### TO DO
Swap "beige fluffy towel" for "blue cotton towel" throughout the rows below and write them out again with nothing else changed. Leave the pictures out of your answer.
--- START RECORD EXTRACTS ---
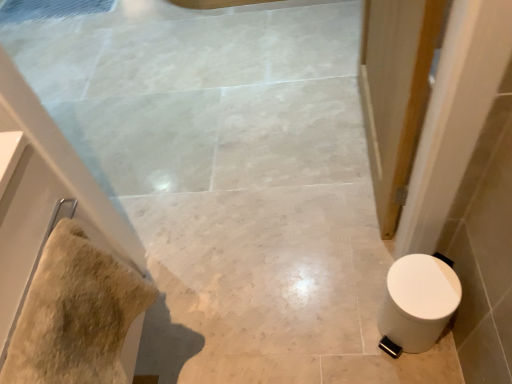
Question: Is beige fluffy towel at left located outside white glossy toilet at lower right?

Choices:
 (A) yes
 (B) no

Answer: (A)

Question: From the image's perspective, is beige fluffy towel at left located beneath white glossy toilet at lower right?

Choices:
 (A) no
 (B) yes

Answer: (A)

Question: Is beige fluffy towel at left oriented away from white glossy toilet at lower right?

Choices:
 (A) yes
 (B) no

Answer: (B)

Question: Does beige fluffy towel at left have a lesser width compared to white glossy toilet at lower right?

Choices:
 (A) yes
 (B) no

Answer: (A)

Question: Is beige fluffy towel at left taller than white glossy toilet at lower right?

Choices:
 (A) no
 (B) yes

Answer: (A)

Question: Is the depth of beige fluffy towel at left greater than that of white glossy toilet at lower right?

Choices:
 (A) no
 (B) yes

Answer: (A)

Question: Would you say white glossy toilet at lower right is a long distance from beige fluffy towel at left?

Choices:
 (A) no
 (B) yes

Answer: (A)

Question: From a real-world perspective, is white glossy toilet at lower right over beige fluffy towel at left?

Choices:
 (A) yes
 (B) no

Answer: (B)

Question: Is the position of white glossy toilet at lower right more distant than that of beige fluffy towel at left?

Choices:
 (A) no
 (B) yes

Answer: (B)

Question: Does white glossy toilet at lower right have a larger size compared to beige fluffy towel at left?

Choices:
 (A) yes
 (B) no

Answer: (A)

Question: Can you confirm if white glossy toilet at lower right is taller than beige fluffy towel at left?

Choices:
 (A) yes
 (B) no

Answer: (A)

Question: Does white glossy toilet at lower right have a greater width compared to beige fluffy towel at left?

Choices:
 (A) yes
 (B) no

Answer: (A)

Question: From the image's perspective, relative to white glossy toilet at lower right, is beige fluffy towel at left above or below?

Choices:
 (A) below
 (B) above

Answer: (B)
--- END RECORD EXTRACTS ---
### REPLY TO THE TASK
Question: Is blue cotton towel at left located outside white glossy toilet at lower right?

Choices:
 (A) yes
 (B) no

Answer: (A)

Question: From the image's perspective, is blue cotton towel at left located beneath white glossy toilet at lower right?

Choices:
 (A) no
 (B) yes

Answer: (A)

Question: Is blue cotton towel at left oriented away from white glossy toilet at lower right?

Choices:
 (A) yes
 (B) no

Answer: (B)

Question: Does blue cotton towel at left have a lesser width compared to white glossy toilet at lower right?

Choices:
 (A) yes
 (B) no

Answer: (A)

Question: Is blue cotton towel at left taller than white glossy toilet at lower right?

Choices:
 (A) no
 (B) yes

Answer: (A)

Question: Is the depth of blue cotton towel at left greater than that of white glossy toilet at lower right?

Choices:
 (A) no
 (B) yes

Answer: (A)

Question: Would you say white glossy toilet at lower right is a long distance from blue cotton towel at left?

Choices:
 (A) no
 (B) yes

Answer: (A)

Question: From a real-world perspective, is white glossy toilet at lower right over blue cotton towel at left?

Choices:
 (A) yes
 (B) no

Answer: (B)

Question: Is the position of white glossy toilet at lower right more distant than that of blue cotton towel at left?

Choices:
 (A) no
 (B) yes

Answer: (B)

Question: Does white glossy toilet at lower right have a larger size compared to blue cotton towel at left?

Choices:
 (A) yes
 (B) no

Answer: (A)

Question: Can you confirm if white glossy toilet at lower right is taller than blue cotton towel at left?

Choices:
 (A) yes
 (B) no

Answer: (A)

Question: Does white glossy toilet at lower right have a greater width compared to blue cotton towel at left?

Choices:
 (A) yes
 (B) no

Answer: (A)

Question: From the image's perspective, relative to white glossy toilet at lower right, is blue cotton towel at left above or below?

Choices:
 (A) below
 (B) above

Answer: (B)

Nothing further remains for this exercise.